■ Assignment ■
After reading the data below, copy out every line that contains the word "yellow".

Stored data
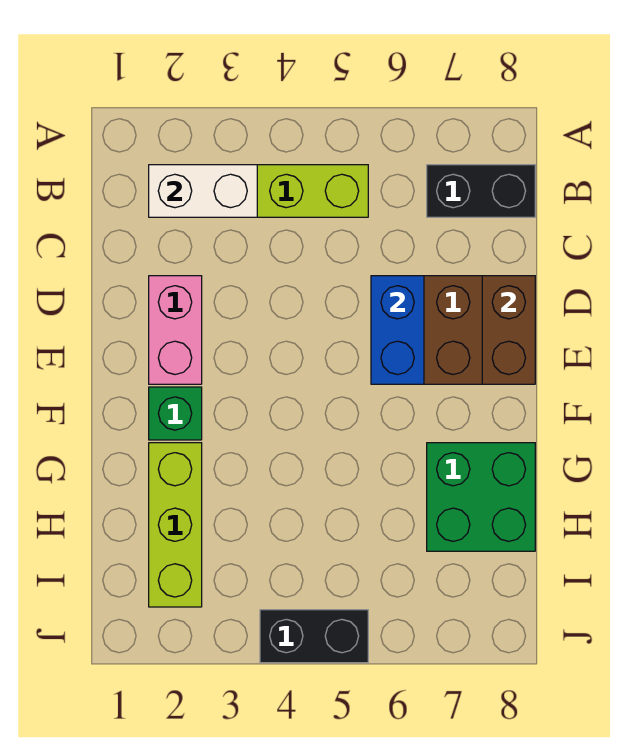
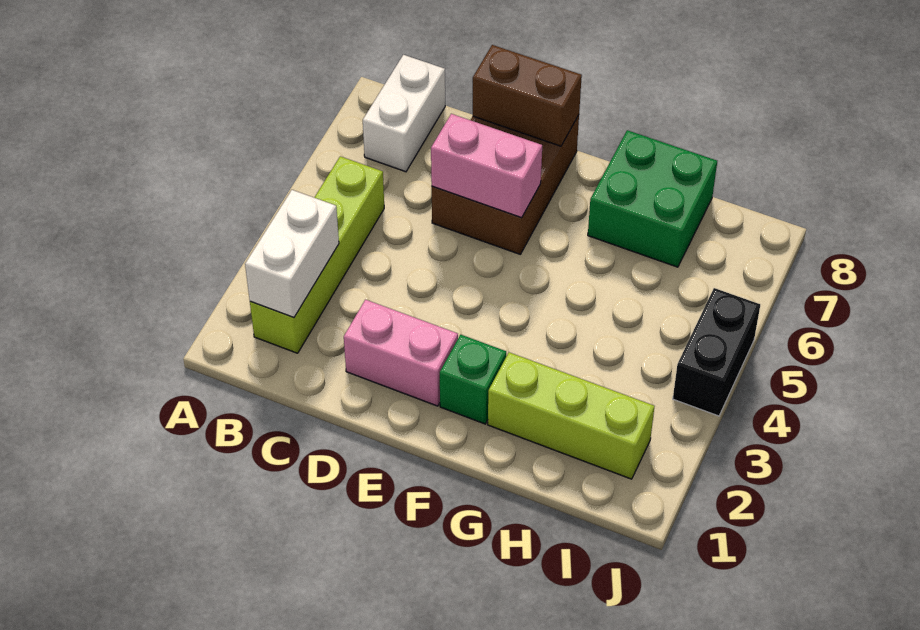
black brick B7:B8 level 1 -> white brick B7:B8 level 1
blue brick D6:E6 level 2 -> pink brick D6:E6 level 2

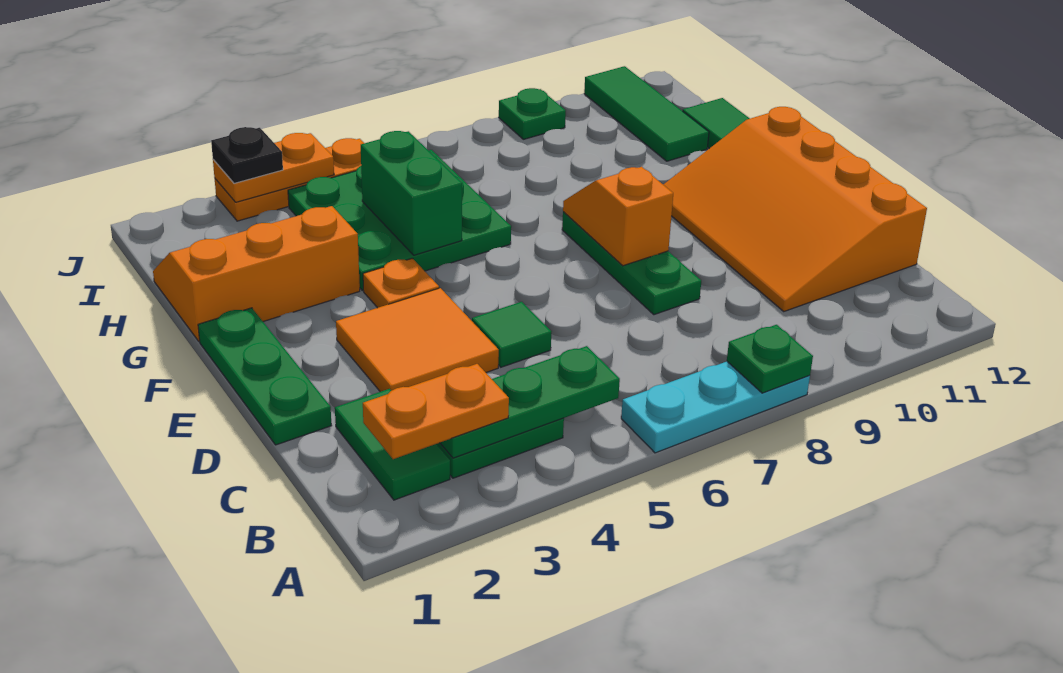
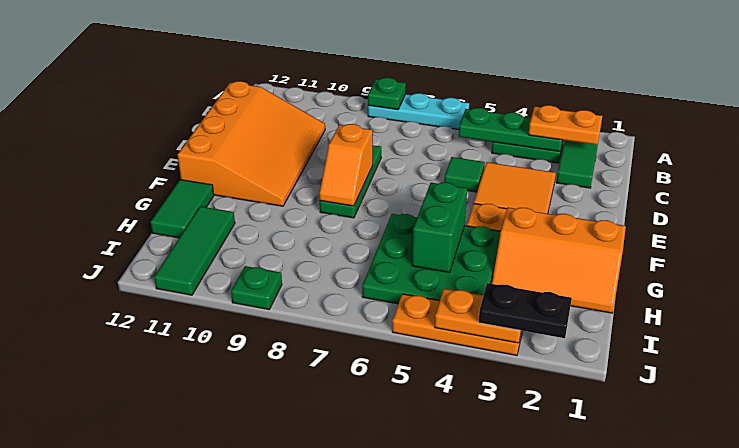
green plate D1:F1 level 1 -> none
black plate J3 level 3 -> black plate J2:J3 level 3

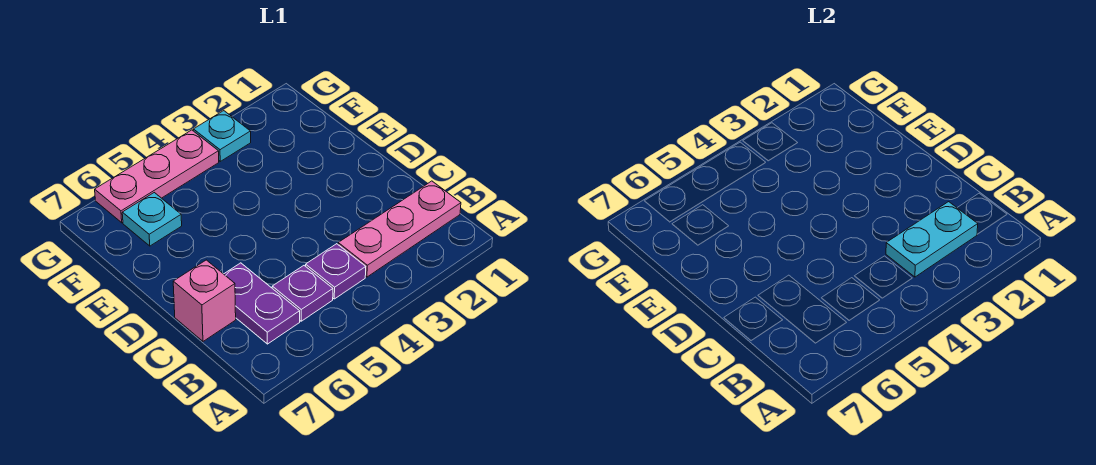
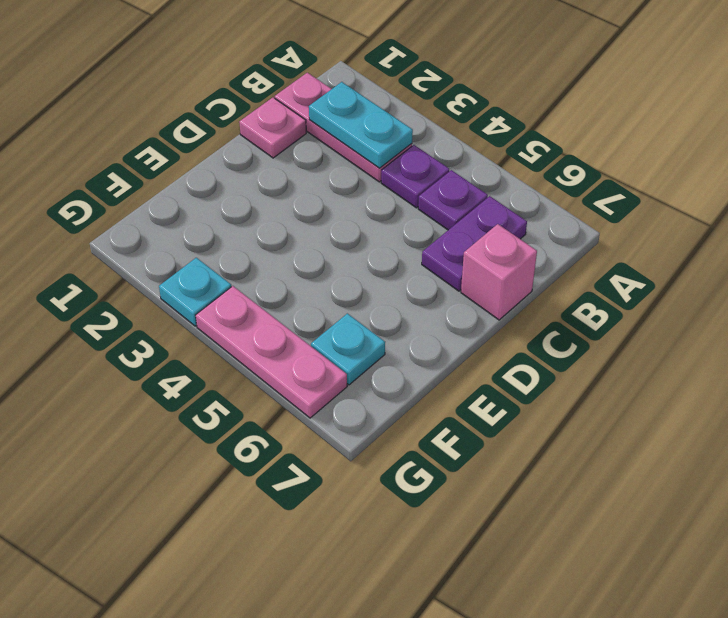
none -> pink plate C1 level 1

* * *

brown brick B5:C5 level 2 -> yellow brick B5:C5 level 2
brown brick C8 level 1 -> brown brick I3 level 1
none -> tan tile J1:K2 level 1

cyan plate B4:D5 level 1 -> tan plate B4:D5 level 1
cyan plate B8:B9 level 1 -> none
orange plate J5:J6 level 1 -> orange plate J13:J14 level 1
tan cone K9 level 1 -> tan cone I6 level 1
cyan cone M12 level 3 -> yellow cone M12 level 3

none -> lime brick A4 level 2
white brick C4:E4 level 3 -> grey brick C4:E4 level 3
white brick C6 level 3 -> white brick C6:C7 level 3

--

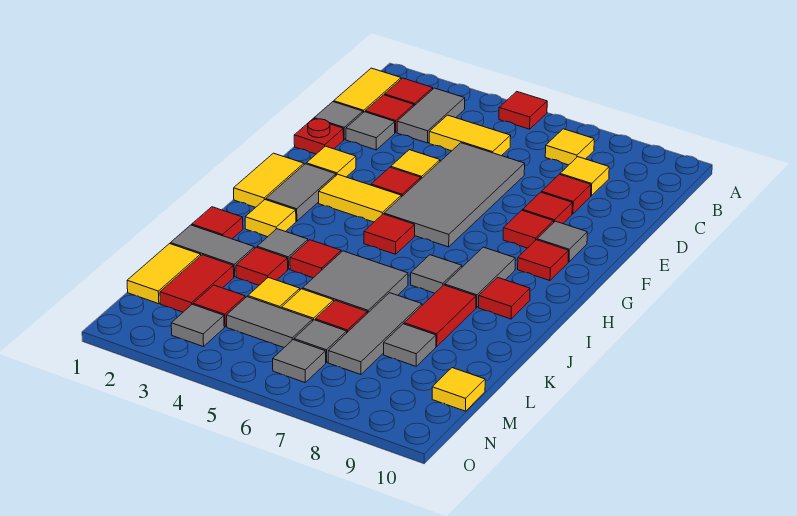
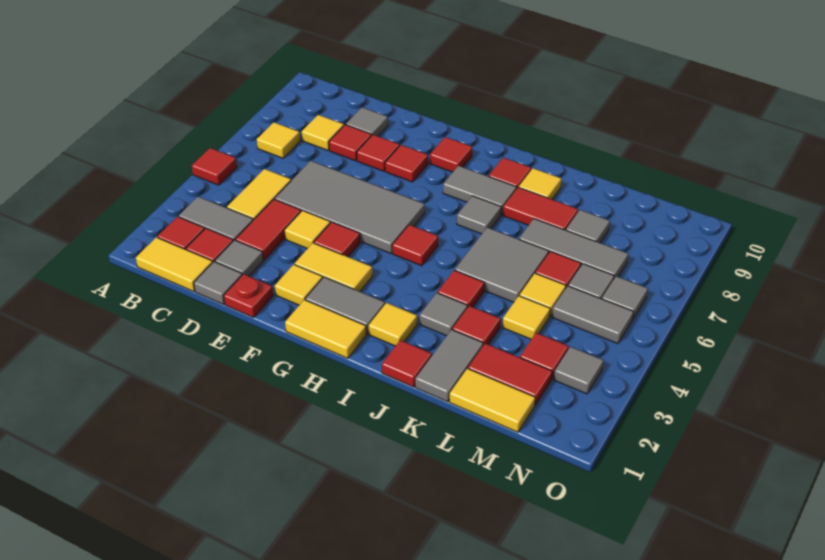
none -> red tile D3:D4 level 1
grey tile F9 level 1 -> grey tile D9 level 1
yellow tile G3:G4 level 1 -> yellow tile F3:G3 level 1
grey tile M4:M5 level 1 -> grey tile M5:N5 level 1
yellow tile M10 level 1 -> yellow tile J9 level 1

■ Solution for this task ■
brown brick B5:C5 level 2 -> yellow brick B5:C5 level 2
cyan cone M12 level 3 -> yellow cone M12 level 3
yellow tile G3:G4 level 1 -> yellow tile F3:G3 level 1
yellow tile M10 level 1 -> yellow tile J9 level 1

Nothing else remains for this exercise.